TASK TO COMPLETE - Work through the data below line by line and say how many lines hold "none"; give only the number.

Records from a data source:
=======

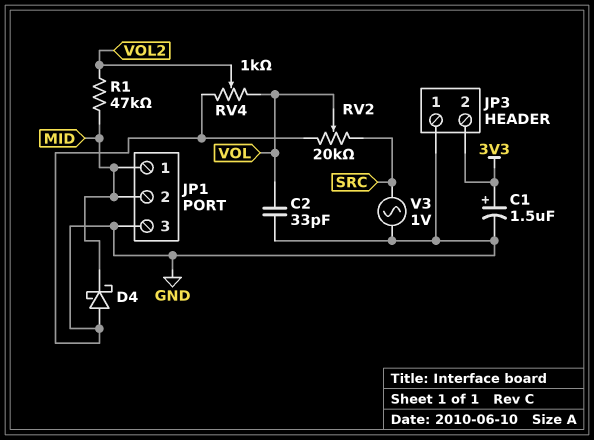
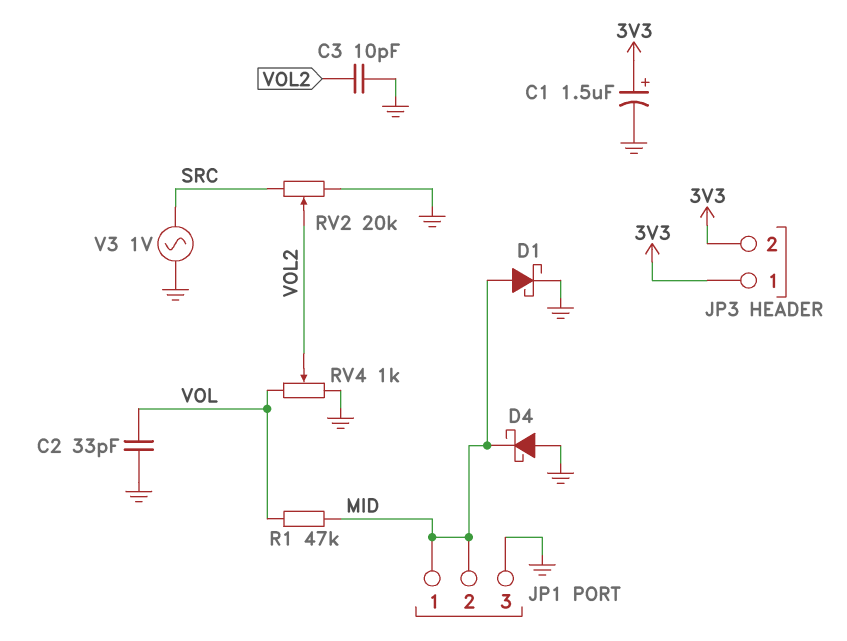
C3: none -> 10pF (GND, VOL2)
D1: none -> schottky (A MID, K GND)
JP3 pin 1: GND -> 3V3
R1: 47k (MID, VOL2) -> 47k (MID, VOL)
RV2: 20k (GND, SRC, wiper VOL) -> 20k (GND, SRC, wiper VOL2)

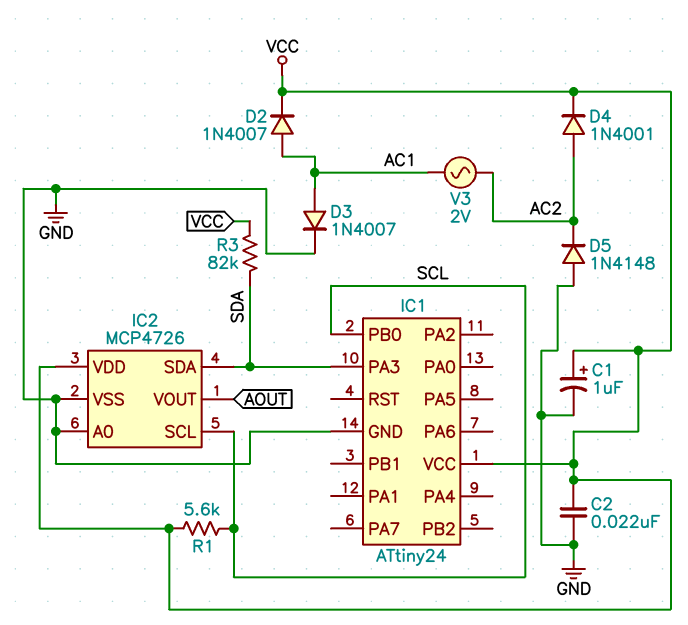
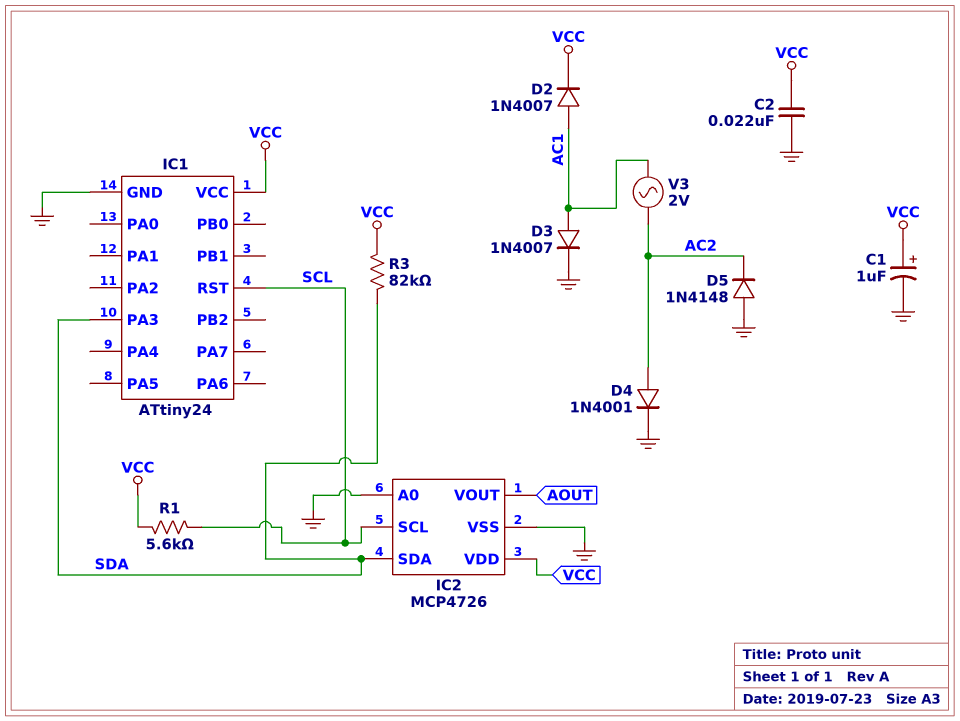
D4: diode 1N4001 (A AC2, K VCC) -> diode 1N4001 (A AC2, K GND)
IC1 pin PB0: SCL -> none
IC1 pin RST: none -> SCL

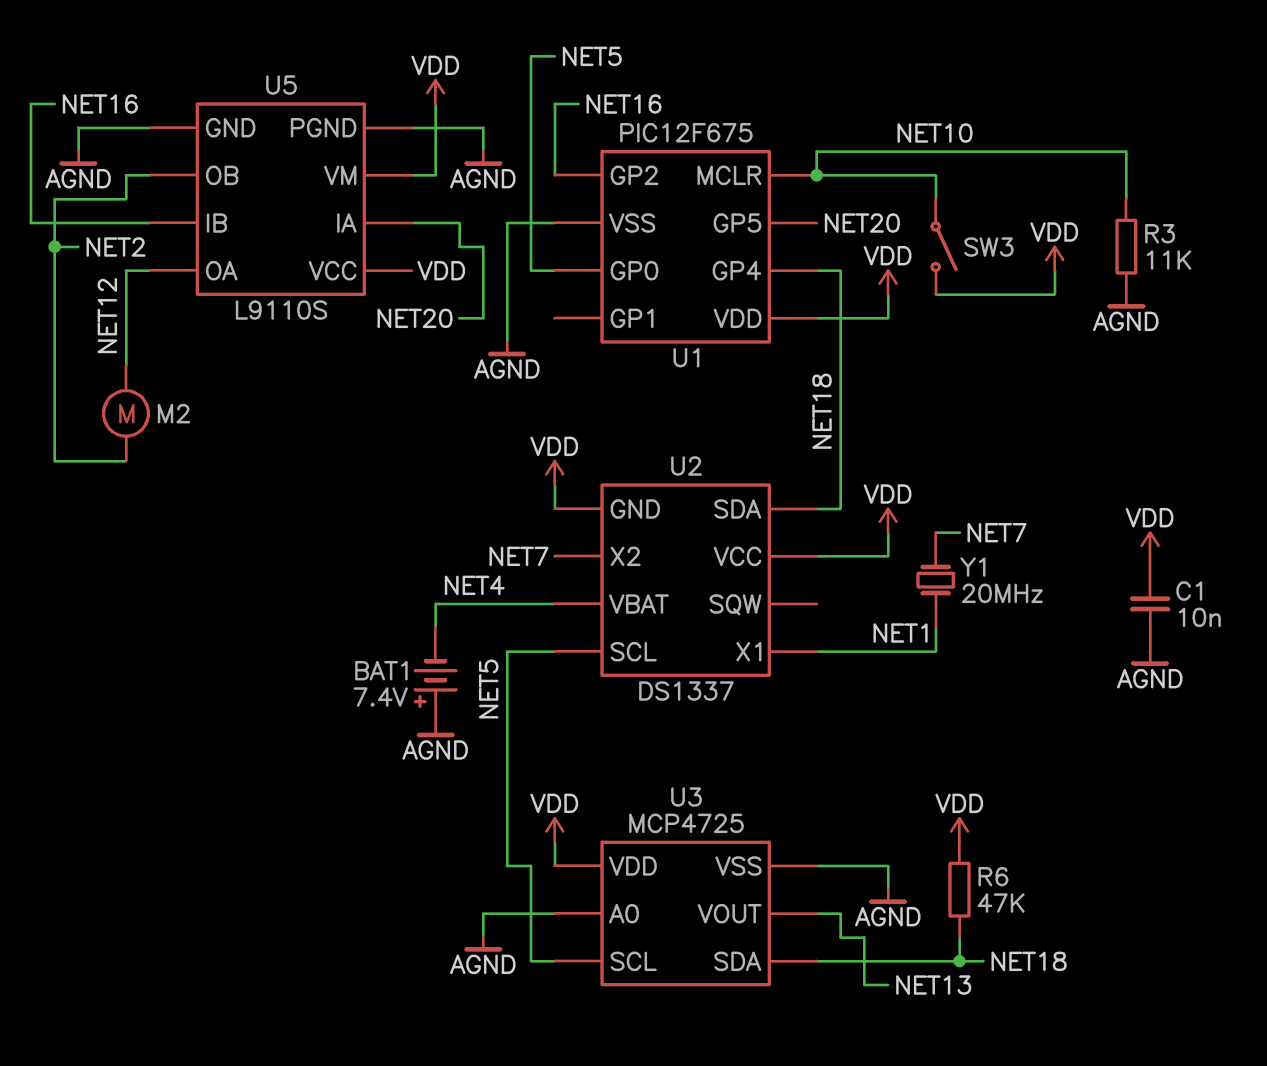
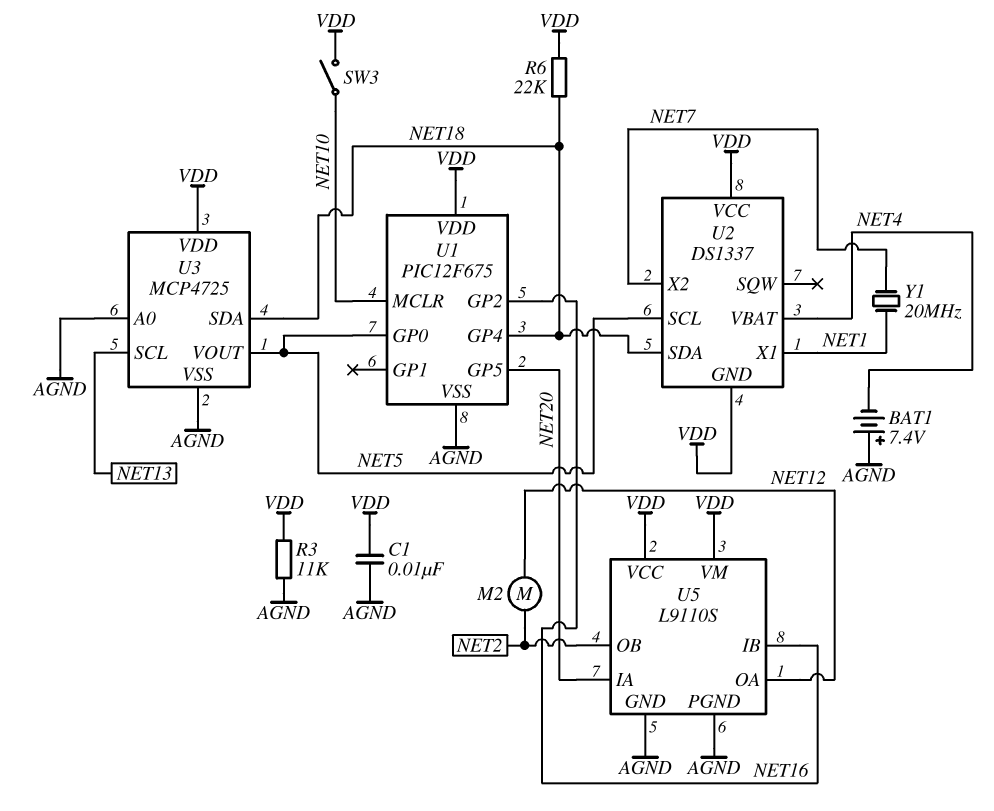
R3: 11k (AGND, NET10) -> 11k (AGND, VDD)
R6: 47k (NET18, VDD) -> 22k (NET18, VDD)
U3 pin SCL: NET5 -> NET13
U3 pin VOUT: NET13 -> NET5

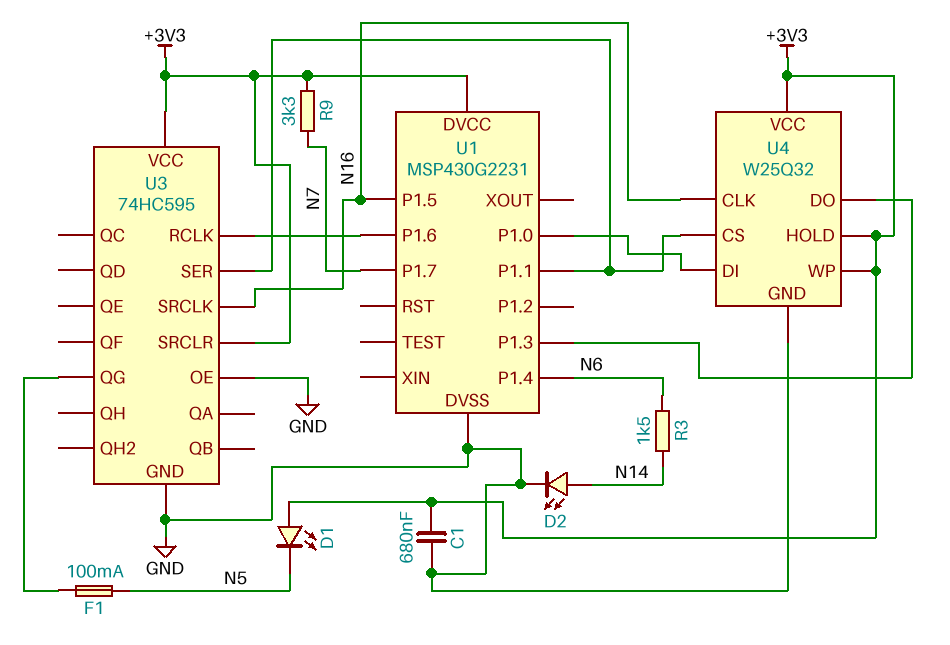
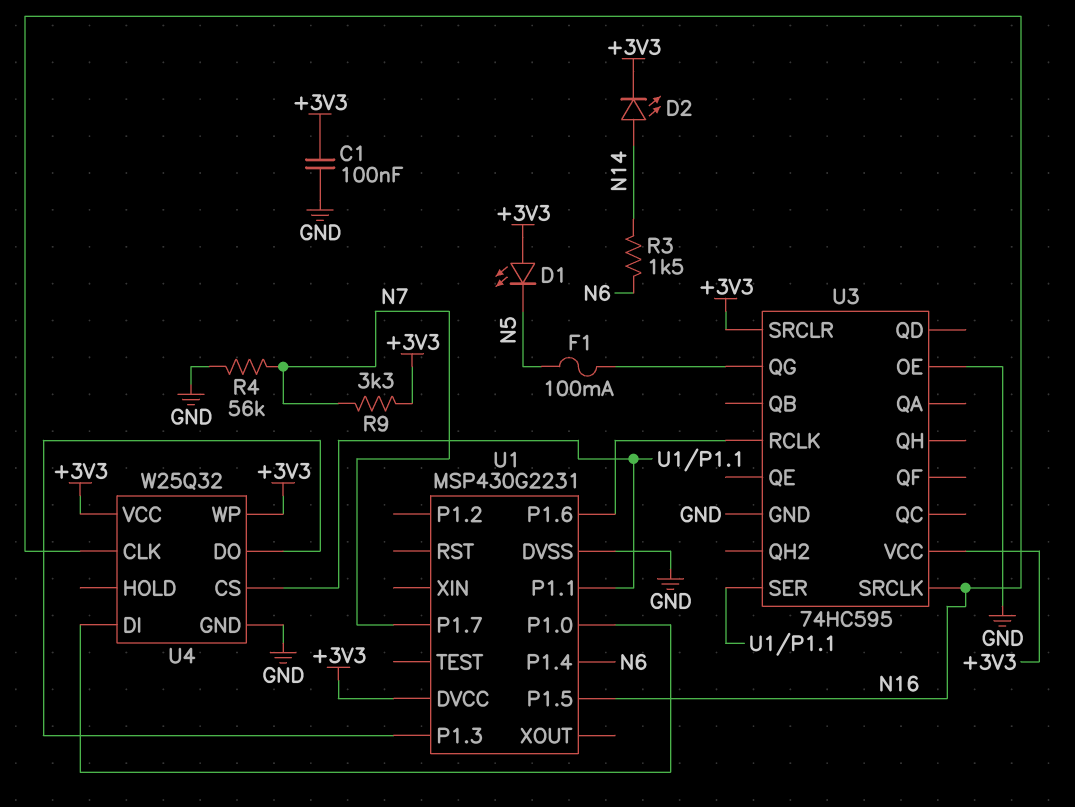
C1: 680nF (+3V3, GND) -> 100nF (+3V3, GND)
D2: LED (A N14, K GND) -> LED (A N14, K +3V3)
R4: none -> 56k (GND, N7)
U4 pin HOLD: +3V3 -> none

=======

RESPONSE TO THE TASK - 6